> [Prompt]
Return each line of the data below exactly, omitting any pictures.

> [Data segment]
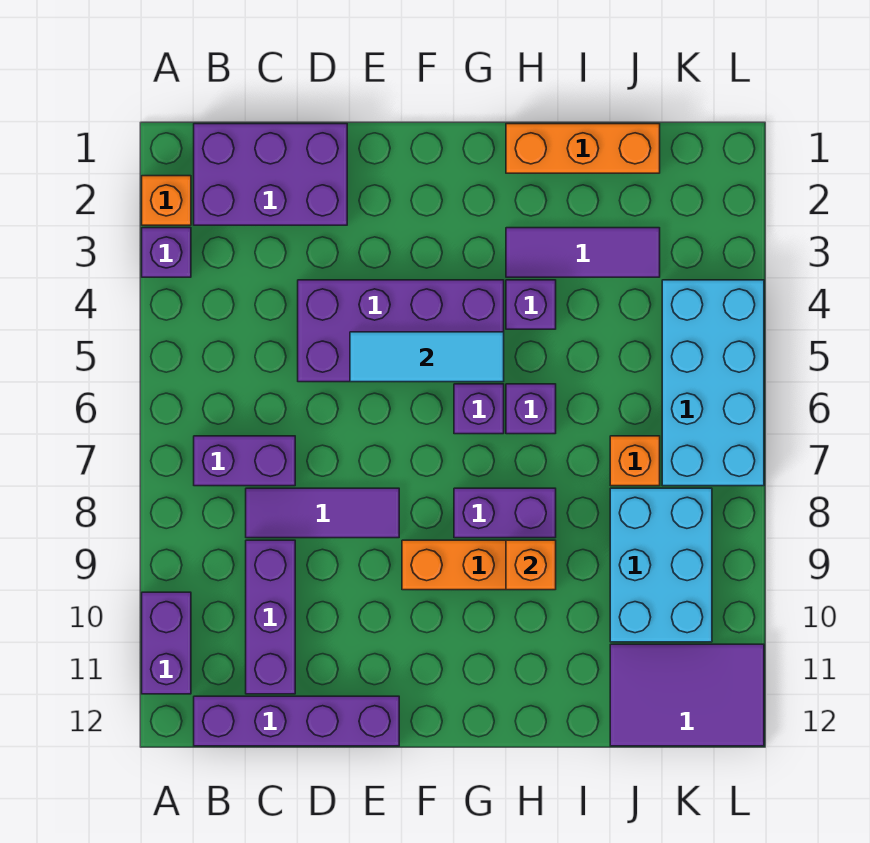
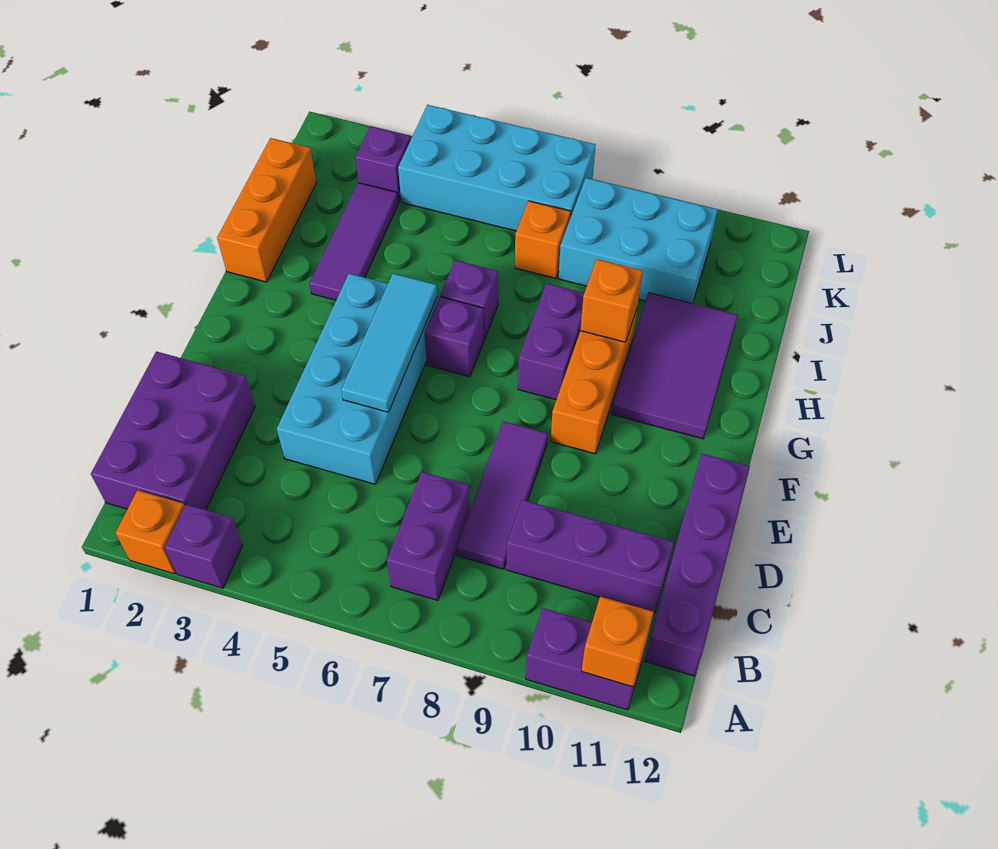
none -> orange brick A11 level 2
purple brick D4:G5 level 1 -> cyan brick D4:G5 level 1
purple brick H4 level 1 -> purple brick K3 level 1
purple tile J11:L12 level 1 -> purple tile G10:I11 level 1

> [Reply to the exercise]
none -> orange brick A11 level 2
purple brick D4:G5 level 1 -> cyan brick D4:G5 level 1
purple brick H4 level 1 -> purple brick K3 level 1
purple tile J11:L12 level 1 -> purple tile G10:I11 level 1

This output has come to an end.